### WHAT TO PRODUCE
Duplicate the lines from the start of the rows through the line containing "The height and width of the screenshot is (640, 853).", including both ends.

Spatial question rows
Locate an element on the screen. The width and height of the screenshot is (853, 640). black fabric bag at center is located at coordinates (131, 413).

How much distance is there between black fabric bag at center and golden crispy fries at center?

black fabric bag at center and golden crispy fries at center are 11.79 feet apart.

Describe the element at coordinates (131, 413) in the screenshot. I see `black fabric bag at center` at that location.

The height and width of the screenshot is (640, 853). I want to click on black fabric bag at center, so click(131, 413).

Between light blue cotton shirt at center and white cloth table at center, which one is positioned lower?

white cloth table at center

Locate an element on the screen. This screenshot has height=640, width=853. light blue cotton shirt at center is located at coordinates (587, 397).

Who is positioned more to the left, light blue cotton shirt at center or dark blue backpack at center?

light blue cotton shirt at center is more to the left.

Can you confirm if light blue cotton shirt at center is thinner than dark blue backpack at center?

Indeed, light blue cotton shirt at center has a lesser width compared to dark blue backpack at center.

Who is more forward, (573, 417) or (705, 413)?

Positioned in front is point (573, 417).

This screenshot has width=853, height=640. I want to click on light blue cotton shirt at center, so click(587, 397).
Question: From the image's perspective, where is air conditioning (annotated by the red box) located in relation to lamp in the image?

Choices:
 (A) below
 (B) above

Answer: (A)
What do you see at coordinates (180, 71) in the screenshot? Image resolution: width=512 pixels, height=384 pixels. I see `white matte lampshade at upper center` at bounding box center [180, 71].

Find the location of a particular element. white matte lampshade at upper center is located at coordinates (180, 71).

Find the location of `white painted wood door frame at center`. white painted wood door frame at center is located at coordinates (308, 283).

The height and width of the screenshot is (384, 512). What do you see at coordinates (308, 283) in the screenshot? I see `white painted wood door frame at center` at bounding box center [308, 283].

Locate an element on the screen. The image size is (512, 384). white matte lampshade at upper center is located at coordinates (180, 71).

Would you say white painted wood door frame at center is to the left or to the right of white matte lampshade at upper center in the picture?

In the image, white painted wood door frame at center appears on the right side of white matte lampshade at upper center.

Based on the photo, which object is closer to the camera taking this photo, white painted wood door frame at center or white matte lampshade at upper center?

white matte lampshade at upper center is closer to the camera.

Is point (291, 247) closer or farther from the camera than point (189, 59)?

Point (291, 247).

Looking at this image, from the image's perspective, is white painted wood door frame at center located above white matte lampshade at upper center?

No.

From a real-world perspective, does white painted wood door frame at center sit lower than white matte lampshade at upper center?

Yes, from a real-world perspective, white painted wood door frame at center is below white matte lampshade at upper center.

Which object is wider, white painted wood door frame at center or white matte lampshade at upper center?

### EXERCISE ANSWER
Locate an element on the screen. The width and height of the screenshot is (853, 640). black fabric bag at center is located at coordinates (131, 413).

How much distance is there between black fabric bag at center and golden crispy fries at center?

black fabric bag at center and golden crispy fries at center are 11.79 feet apart.

Describe the element at coordinates (131, 413) in the screenshot. I see `black fabric bag at center` at that location.

The height and width of the screenshot is (640, 853). I want to click on black fabric bag at center, so click(131, 413).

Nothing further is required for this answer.